TASK GOAL: Beginning with the line containing "bench: (528, 491) -> (145, 201), moved" and ending at the last line of the data, set down every line exactly, leaving out all pictures.

Stored records:
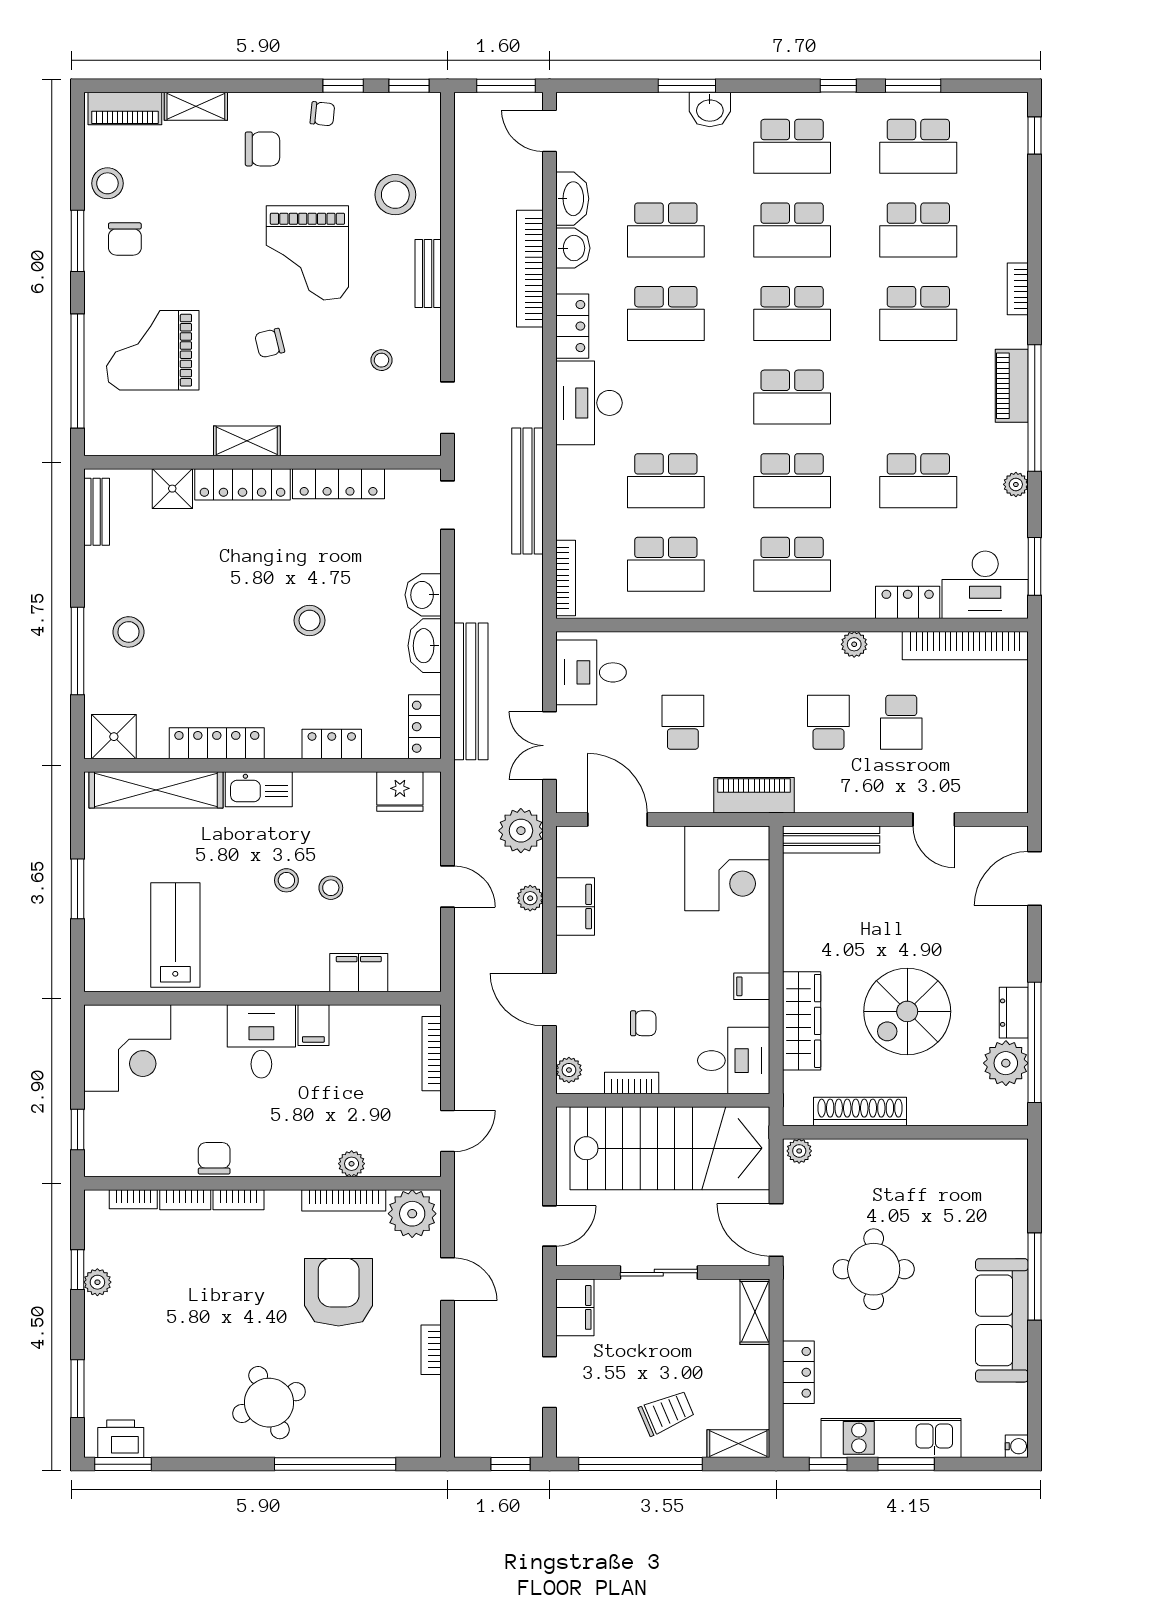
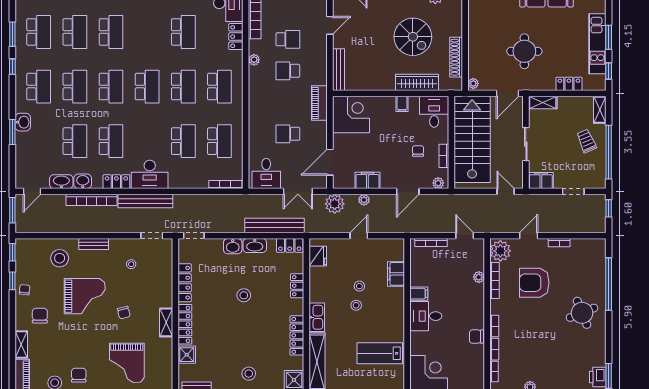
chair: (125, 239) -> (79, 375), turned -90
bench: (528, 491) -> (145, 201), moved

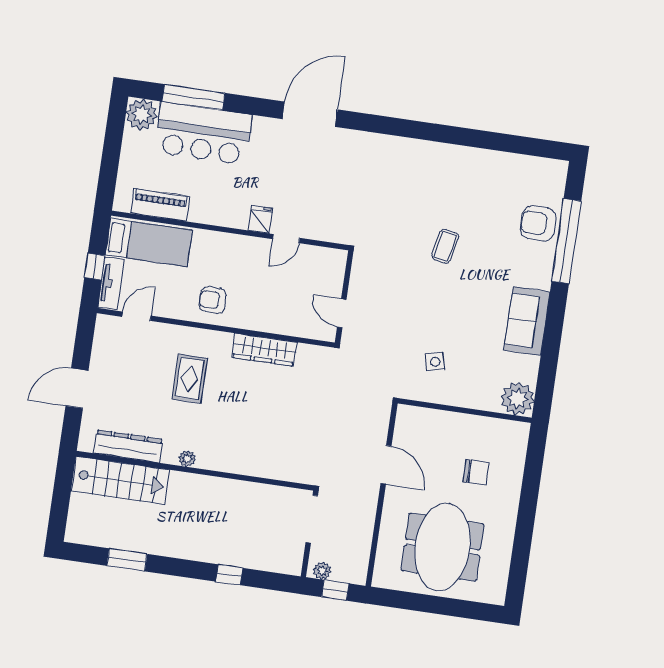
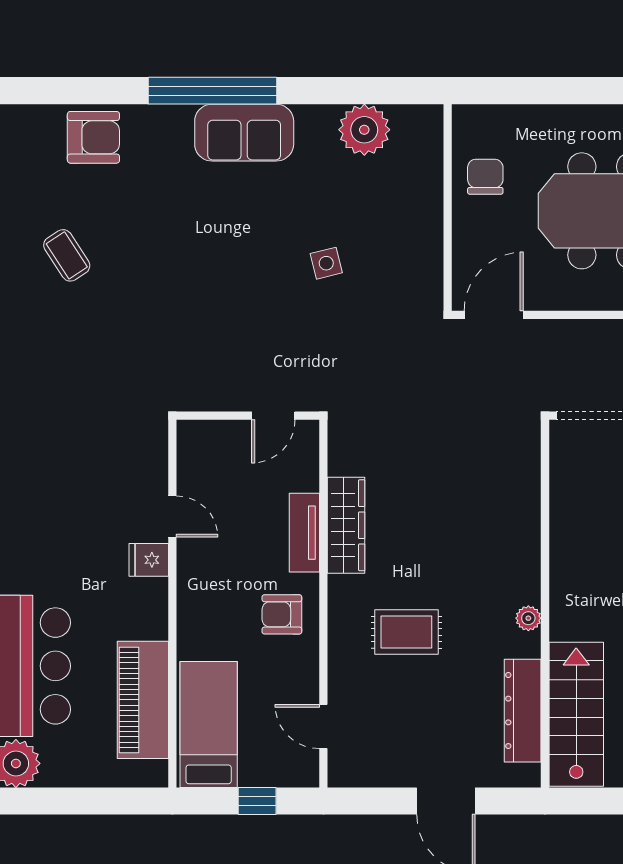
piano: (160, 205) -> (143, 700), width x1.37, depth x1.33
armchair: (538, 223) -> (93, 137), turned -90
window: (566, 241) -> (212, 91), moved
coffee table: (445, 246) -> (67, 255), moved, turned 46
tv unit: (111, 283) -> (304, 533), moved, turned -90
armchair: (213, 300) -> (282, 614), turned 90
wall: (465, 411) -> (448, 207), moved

ANSWER FOR THE TASK:
bench: (528, 491) -> (145, 201), moved

piano: (160, 205) -> (143, 700), width x1.37, depth x1.33
armchair: (538, 223) -> (93, 137), turned -90
window: (566, 241) -> (212, 91), moved
coffee table: (445, 246) -> (67, 255), moved, turned 46
tv unit: (111, 283) -> (304, 533), moved, turned -90
armchair: (213, 300) -> (282, 614), turned 90
wall: (465, 411) -> (448, 207), moved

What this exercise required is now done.